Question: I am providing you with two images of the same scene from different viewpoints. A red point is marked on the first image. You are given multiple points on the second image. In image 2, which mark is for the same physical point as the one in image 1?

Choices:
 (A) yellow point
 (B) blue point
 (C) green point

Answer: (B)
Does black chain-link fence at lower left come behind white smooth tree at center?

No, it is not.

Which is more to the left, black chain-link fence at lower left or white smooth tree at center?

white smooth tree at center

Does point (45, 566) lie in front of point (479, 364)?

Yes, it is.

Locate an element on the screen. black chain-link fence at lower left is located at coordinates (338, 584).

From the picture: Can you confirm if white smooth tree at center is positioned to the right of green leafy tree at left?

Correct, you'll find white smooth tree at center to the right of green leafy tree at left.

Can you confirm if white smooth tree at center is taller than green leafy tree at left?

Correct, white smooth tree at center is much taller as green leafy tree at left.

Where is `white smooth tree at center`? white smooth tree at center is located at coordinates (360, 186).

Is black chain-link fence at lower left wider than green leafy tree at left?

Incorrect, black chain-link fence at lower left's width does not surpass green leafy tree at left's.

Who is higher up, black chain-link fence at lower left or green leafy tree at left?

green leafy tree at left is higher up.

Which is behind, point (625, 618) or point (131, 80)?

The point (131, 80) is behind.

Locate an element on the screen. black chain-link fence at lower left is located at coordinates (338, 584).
==
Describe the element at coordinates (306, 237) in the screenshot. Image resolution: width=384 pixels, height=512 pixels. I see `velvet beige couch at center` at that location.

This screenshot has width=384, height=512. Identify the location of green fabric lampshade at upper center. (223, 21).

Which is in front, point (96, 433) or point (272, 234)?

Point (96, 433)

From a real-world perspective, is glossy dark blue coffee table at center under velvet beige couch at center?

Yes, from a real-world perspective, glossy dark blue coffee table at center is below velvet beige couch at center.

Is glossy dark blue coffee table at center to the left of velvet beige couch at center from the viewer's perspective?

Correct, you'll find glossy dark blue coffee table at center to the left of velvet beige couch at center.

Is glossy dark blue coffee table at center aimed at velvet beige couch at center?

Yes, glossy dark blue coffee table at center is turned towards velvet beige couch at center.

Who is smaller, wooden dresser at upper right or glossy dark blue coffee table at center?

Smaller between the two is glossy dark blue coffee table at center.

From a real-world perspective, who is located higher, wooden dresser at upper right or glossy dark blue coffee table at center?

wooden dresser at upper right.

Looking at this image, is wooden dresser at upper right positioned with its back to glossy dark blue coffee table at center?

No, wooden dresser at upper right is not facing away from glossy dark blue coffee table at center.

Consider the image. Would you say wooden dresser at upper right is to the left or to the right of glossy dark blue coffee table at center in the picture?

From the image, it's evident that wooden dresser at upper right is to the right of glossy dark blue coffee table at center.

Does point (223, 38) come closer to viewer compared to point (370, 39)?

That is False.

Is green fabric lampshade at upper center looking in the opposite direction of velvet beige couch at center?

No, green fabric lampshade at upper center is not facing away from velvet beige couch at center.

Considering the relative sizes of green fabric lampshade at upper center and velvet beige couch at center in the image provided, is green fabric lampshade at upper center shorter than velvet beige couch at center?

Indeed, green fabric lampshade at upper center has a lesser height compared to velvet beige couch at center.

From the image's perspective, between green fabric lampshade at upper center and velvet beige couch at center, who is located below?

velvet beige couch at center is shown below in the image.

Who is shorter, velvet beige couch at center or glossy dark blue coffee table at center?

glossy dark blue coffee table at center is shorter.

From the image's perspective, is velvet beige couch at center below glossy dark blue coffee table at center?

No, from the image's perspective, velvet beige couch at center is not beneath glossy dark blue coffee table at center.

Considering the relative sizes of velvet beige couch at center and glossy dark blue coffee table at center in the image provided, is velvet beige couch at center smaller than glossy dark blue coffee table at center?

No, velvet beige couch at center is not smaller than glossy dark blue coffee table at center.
...
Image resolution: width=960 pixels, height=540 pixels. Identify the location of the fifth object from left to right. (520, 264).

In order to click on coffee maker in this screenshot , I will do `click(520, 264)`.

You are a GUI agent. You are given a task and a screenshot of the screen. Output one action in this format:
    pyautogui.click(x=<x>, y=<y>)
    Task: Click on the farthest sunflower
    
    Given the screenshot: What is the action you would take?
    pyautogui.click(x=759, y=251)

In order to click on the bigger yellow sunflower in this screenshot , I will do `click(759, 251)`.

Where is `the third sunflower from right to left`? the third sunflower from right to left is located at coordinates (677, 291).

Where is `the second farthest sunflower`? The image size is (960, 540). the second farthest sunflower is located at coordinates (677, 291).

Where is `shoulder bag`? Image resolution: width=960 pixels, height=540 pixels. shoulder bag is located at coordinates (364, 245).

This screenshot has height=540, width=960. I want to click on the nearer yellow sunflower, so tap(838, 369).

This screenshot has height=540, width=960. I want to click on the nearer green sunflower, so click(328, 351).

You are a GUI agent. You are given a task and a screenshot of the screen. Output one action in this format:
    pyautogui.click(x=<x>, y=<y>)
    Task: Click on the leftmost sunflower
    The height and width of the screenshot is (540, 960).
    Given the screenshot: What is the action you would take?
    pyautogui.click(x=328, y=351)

--- Exercise objective ---
Output the lines of the material above verbatim, starting at the line containing "From the image's perspective, between" and ending at the line containing "No, velvet beige", with both of those lines included.

--- Reply to the task ---
From the image's perspective, between green fabric lampshade at upper center and velvet beige couch at center, who is located below?

velvet beige couch at center is shown below in the image.

Who is shorter, velvet beige couch at center or glossy dark blue coffee table at center?

glossy dark blue coffee table at center is shorter.

From the image's perspective, is velvet beige couch at center below glossy dark blue coffee table at center?

No, from the image's perspective, velvet beige couch at center is not beneath glossy dark blue coffee table at center.

Considering the relative sizes of velvet beige couch at center and glossy dark blue coffee table at center in the image provided, is velvet beige couch at center smaller than glossy dark blue coffee table at center?

No, velvet beige couch at center is not smaller than glossy dark blue coffee table at center.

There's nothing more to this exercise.